> [DATA SUPPLIED]
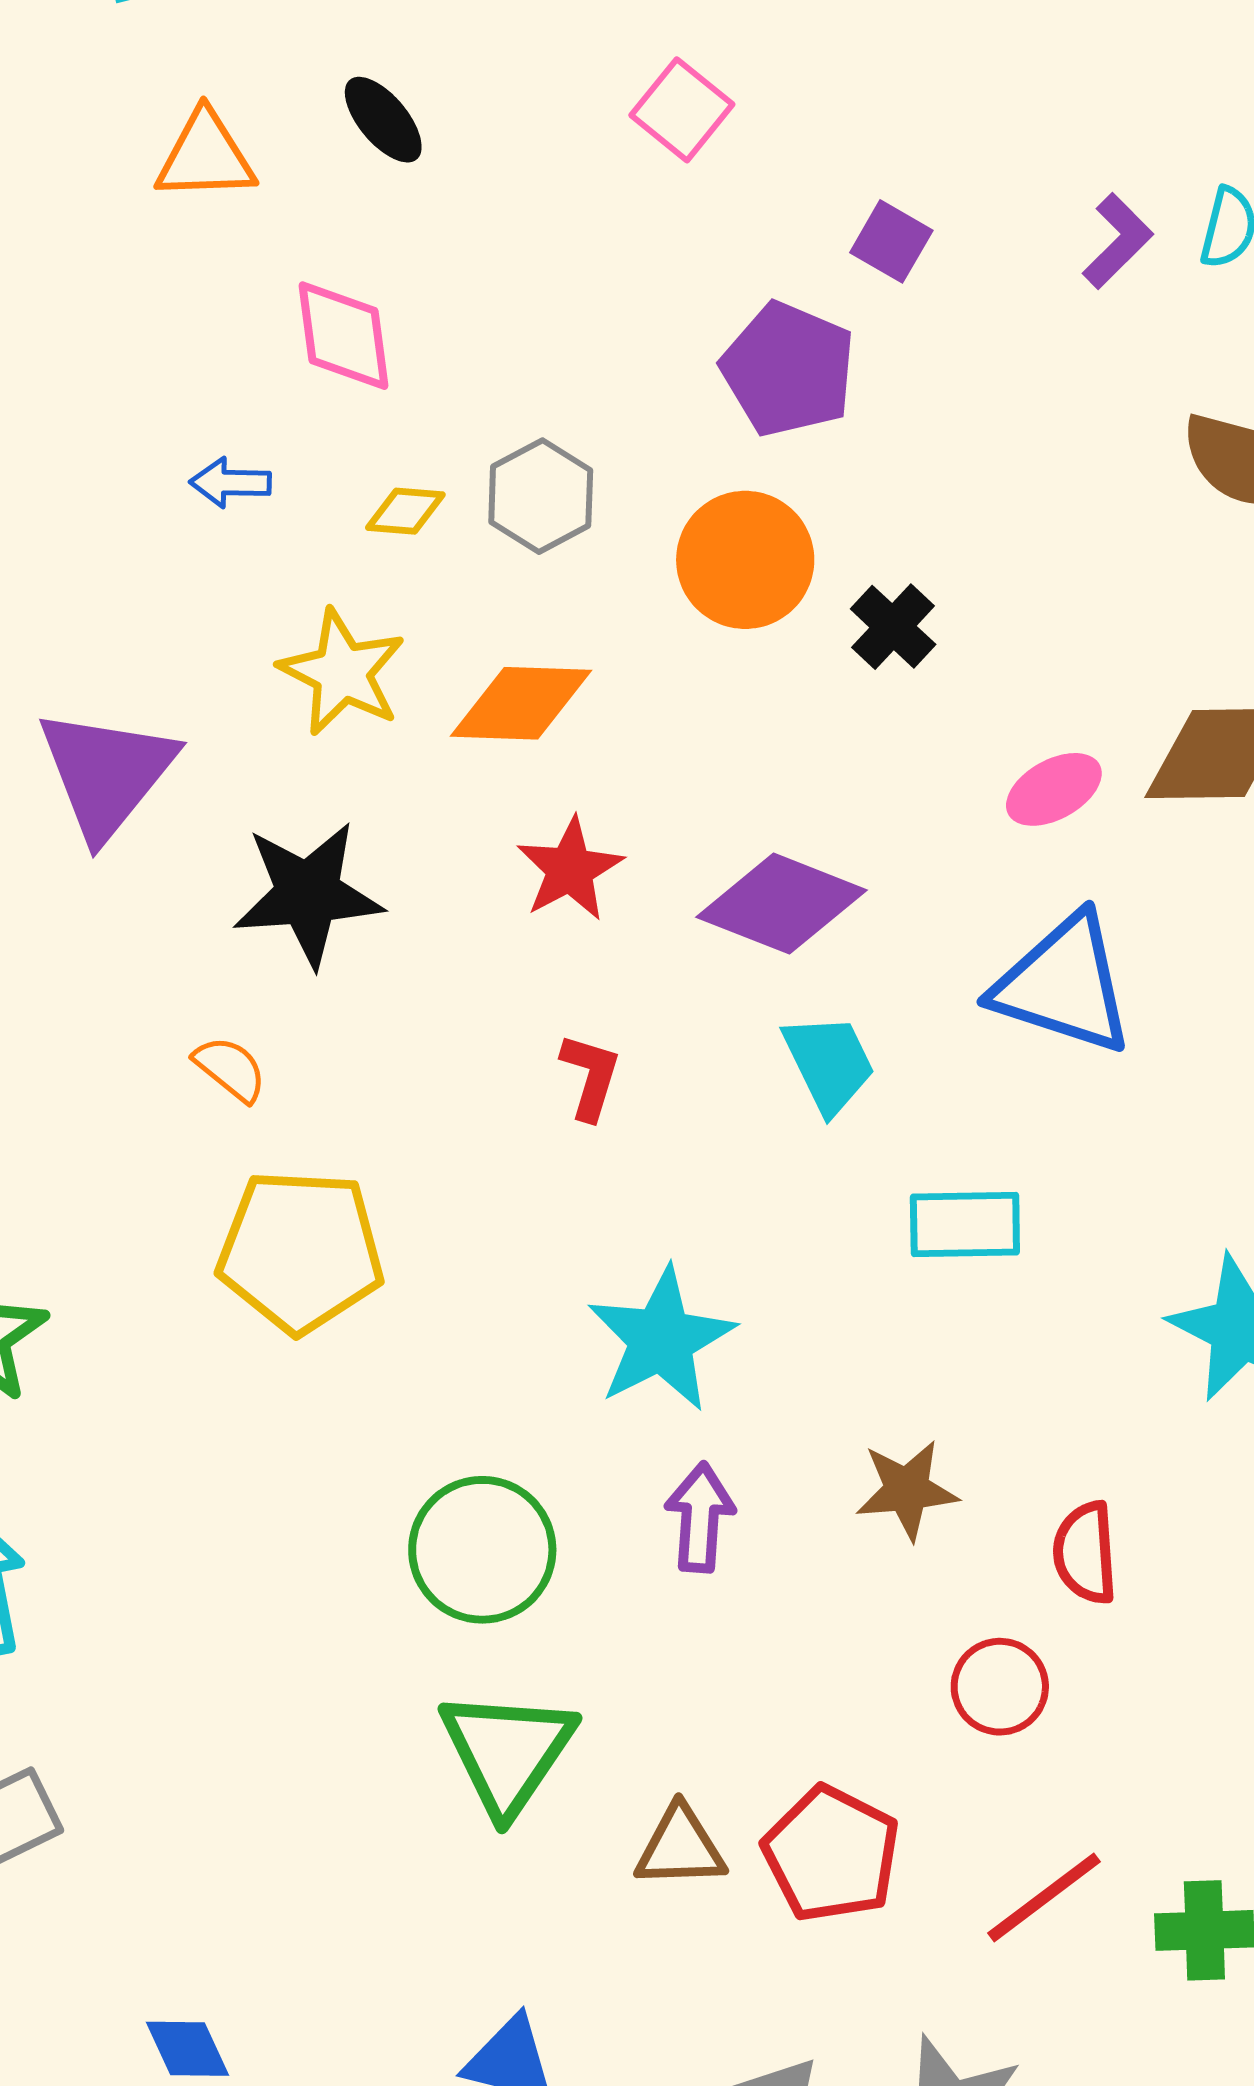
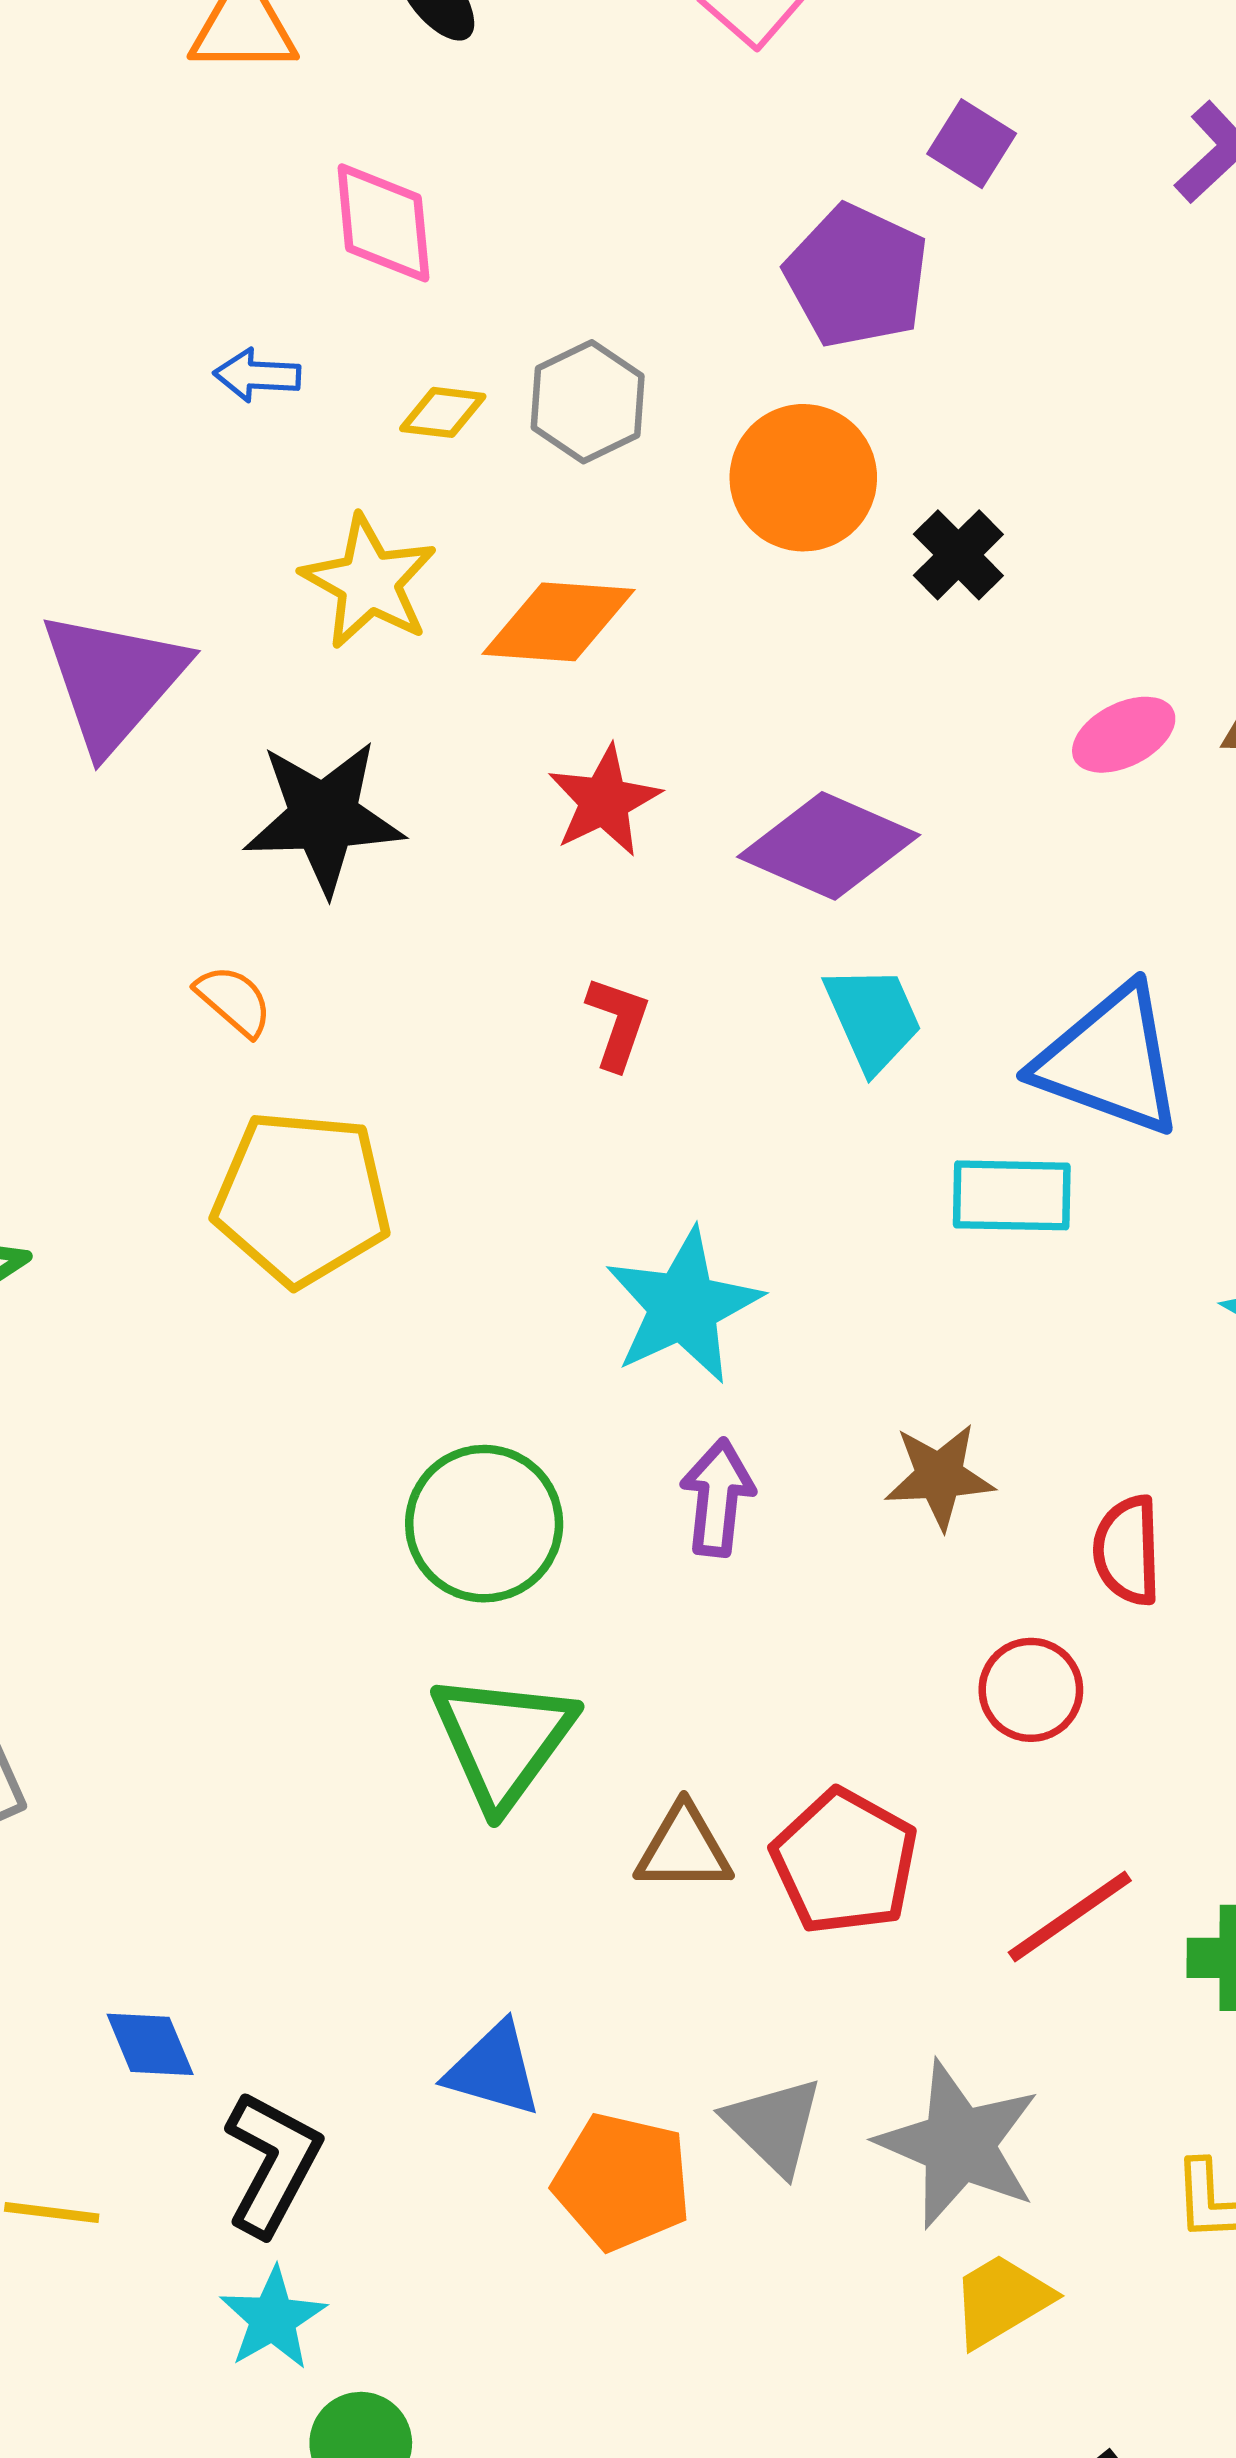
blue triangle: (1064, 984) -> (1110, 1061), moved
==
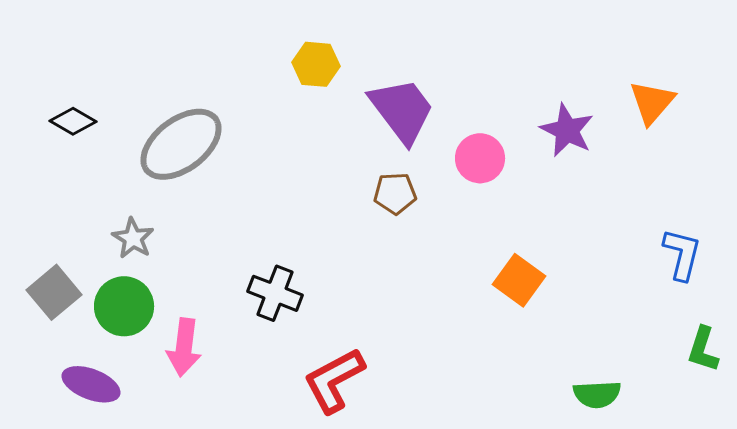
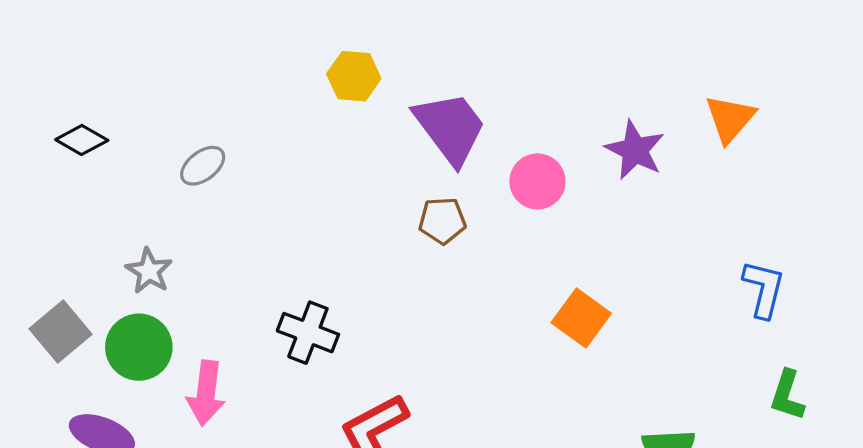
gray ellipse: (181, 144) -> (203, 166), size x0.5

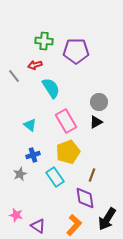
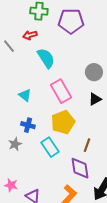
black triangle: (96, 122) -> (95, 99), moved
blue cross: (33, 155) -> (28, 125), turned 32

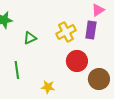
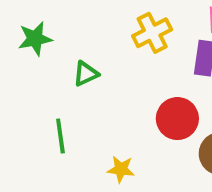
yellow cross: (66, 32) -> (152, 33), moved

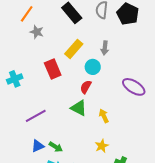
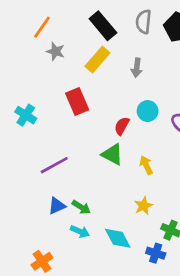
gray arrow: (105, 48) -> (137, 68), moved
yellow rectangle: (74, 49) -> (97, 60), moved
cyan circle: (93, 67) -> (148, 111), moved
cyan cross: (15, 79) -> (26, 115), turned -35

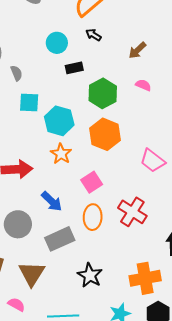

> [WHAT TO PRODUCE]
Only the lines starting at the one that includes "gray ellipse: (181, 144)" and ending at the one that includes "cyan cross: (15, 79) -> (26, 115), turned -35" should be retyped, exactly, from the records above; no pictures.

> [EXERCISE RESULT]
gray ellipse: (181, 144) -> (203, 166), size x0.5

black triangle: (96, 122) -> (95, 99), moved
blue cross: (33, 155) -> (28, 125), turned 32

yellow cross: (66, 32) -> (152, 33), moved

gray arrow: (105, 48) -> (137, 68), moved
yellow rectangle: (74, 49) -> (97, 60), moved
cyan circle: (93, 67) -> (148, 111), moved
cyan cross: (15, 79) -> (26, 115), turned -35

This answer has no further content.